Work to do: Collect every line of the records below that contains the string "inches", and copy each one out. Case counts, so uppercase and lowercase letters do not match each other.

Data shown:
──────

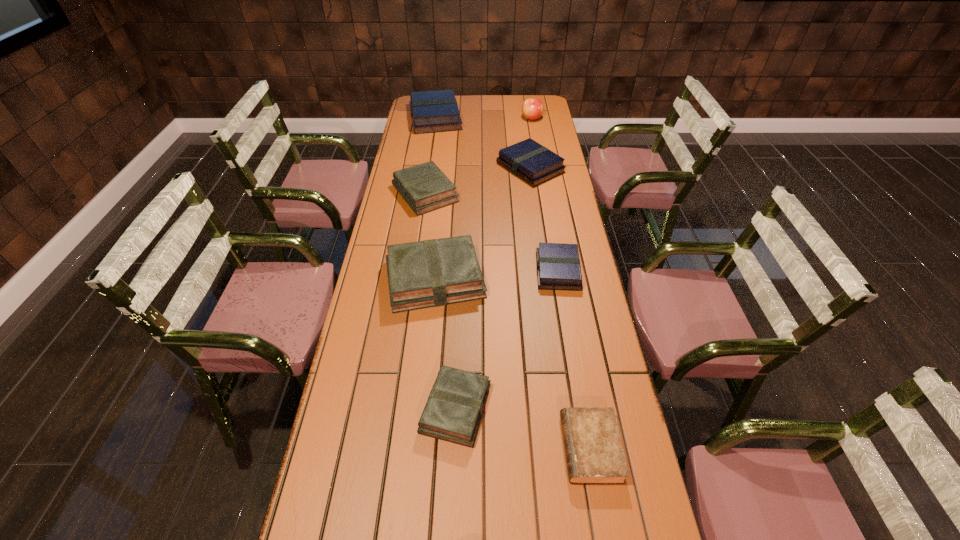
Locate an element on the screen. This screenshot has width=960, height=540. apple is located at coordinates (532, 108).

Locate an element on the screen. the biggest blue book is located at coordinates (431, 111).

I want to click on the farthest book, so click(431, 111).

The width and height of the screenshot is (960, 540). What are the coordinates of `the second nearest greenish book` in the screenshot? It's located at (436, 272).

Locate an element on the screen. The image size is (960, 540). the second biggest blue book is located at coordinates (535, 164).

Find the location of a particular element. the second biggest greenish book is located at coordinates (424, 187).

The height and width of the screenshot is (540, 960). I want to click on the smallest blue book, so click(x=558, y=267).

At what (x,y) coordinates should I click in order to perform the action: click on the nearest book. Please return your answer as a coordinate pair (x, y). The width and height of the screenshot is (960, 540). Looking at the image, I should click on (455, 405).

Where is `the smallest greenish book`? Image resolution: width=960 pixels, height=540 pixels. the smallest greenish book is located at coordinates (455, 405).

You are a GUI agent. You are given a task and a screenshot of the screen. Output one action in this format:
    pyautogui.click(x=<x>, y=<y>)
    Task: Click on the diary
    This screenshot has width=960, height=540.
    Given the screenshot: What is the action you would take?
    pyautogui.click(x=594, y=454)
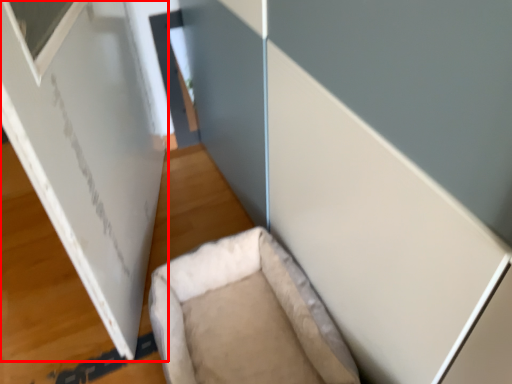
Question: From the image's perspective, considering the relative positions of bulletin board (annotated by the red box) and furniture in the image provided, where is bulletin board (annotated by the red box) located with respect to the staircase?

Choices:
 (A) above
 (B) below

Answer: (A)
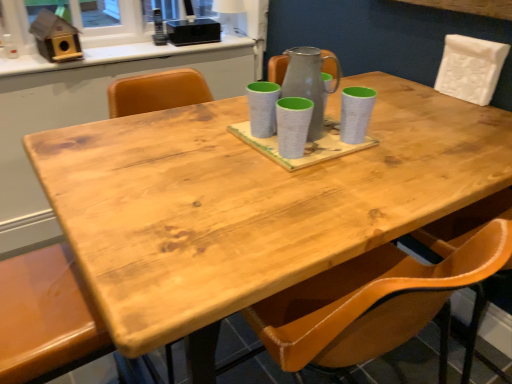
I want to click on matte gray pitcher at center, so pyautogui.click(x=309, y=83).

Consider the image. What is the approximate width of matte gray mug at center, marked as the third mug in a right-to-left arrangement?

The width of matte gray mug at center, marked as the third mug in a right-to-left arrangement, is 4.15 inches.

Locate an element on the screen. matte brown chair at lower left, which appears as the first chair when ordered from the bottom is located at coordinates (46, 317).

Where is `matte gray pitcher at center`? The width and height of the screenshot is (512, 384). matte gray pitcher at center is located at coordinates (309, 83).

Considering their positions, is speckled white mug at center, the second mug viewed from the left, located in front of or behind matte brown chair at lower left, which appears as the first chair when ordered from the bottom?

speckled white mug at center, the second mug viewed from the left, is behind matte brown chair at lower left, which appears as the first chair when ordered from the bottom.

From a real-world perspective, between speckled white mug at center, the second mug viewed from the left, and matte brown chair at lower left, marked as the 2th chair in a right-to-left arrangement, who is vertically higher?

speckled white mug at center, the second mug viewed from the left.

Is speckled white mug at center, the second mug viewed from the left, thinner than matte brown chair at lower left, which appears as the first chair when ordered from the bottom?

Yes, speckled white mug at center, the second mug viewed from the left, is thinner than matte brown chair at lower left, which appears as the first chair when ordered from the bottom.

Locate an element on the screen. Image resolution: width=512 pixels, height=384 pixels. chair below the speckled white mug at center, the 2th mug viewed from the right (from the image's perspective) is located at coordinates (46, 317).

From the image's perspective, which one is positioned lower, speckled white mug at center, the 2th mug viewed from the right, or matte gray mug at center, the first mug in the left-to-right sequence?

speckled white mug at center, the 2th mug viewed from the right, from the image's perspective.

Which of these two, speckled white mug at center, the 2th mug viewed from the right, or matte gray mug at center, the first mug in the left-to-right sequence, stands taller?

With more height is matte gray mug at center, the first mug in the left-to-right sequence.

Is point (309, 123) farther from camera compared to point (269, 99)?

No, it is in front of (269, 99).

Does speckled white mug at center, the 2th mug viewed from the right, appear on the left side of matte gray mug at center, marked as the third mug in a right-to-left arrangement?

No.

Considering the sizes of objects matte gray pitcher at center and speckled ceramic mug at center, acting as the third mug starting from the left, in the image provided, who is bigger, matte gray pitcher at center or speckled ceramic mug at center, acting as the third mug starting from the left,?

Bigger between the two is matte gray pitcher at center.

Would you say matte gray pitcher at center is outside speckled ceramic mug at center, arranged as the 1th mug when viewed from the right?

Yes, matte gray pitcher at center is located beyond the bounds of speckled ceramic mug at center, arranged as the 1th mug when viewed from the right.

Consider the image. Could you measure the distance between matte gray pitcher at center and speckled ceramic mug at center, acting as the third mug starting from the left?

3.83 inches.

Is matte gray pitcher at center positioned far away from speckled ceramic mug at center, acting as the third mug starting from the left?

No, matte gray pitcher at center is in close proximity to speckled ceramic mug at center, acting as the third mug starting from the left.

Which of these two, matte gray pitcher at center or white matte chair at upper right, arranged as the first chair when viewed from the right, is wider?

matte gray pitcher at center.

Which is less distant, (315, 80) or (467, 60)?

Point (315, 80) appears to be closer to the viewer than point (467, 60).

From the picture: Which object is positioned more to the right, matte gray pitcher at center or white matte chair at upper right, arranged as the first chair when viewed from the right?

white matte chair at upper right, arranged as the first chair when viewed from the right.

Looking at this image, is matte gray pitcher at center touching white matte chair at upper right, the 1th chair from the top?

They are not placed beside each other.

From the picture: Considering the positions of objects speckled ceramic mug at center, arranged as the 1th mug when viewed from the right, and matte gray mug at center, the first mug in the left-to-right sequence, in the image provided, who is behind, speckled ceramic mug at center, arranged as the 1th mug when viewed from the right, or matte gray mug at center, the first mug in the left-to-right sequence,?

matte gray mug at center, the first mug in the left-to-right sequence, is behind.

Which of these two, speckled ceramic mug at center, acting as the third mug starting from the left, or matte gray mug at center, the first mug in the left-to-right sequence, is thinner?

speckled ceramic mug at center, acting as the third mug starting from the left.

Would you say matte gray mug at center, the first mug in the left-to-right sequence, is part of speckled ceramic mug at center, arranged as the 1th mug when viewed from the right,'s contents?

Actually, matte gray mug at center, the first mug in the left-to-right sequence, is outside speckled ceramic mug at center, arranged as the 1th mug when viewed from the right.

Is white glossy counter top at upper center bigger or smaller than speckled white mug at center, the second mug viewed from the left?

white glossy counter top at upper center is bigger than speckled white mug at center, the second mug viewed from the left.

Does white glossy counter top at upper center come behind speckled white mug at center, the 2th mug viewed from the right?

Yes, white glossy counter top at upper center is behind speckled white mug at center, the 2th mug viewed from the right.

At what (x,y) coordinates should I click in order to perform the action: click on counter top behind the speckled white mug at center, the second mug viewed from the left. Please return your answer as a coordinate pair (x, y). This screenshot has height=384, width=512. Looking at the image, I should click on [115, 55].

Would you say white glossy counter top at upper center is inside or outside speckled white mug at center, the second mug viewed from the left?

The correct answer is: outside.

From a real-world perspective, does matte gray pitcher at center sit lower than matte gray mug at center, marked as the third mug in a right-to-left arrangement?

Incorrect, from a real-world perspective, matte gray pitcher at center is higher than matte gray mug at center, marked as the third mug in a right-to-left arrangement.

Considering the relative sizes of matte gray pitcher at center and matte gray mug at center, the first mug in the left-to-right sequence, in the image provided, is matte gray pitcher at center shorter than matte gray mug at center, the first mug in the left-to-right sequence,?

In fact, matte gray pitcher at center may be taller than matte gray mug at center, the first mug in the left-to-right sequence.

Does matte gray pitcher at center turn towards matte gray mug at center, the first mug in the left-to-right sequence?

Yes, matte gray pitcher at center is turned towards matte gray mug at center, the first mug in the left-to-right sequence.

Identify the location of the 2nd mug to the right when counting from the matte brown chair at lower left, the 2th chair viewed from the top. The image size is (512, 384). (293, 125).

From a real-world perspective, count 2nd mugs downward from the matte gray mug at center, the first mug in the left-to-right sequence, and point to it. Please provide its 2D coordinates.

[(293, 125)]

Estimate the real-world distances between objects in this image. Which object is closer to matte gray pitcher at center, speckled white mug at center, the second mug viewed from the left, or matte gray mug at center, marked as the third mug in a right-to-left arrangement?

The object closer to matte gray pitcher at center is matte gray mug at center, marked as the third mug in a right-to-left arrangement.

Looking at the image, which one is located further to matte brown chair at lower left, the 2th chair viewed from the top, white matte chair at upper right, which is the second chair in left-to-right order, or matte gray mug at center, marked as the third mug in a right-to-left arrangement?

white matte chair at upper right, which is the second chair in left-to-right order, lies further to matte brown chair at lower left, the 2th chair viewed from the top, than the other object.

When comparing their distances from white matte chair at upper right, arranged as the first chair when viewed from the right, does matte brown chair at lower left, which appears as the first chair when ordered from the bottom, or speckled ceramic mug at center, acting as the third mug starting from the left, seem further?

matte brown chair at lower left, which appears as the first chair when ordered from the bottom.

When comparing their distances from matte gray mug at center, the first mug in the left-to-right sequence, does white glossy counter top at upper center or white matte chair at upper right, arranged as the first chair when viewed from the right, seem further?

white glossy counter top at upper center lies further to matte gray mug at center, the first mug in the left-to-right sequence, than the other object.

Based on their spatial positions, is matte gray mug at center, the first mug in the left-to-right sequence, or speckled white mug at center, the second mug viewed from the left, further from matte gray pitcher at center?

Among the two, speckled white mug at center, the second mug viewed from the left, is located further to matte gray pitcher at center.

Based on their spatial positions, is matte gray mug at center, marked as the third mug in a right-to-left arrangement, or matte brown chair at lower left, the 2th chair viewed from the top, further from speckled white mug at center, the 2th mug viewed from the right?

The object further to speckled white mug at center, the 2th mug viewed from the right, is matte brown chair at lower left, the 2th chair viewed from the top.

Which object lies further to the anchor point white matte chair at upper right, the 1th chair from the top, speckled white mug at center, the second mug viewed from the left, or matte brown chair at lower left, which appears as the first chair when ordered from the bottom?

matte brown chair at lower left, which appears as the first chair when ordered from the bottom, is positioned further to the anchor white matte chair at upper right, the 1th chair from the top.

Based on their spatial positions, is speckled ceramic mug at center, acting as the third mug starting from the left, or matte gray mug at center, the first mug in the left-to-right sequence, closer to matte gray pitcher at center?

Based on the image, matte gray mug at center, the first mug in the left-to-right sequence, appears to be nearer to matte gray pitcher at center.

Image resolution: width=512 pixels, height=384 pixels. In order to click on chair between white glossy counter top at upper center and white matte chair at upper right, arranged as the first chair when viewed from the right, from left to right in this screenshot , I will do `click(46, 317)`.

──────

Result of the task:
The width of matte gray mug at center, marked as the third mug in a right-to-left arrangement, is 4.15 inches.
3.83 inches.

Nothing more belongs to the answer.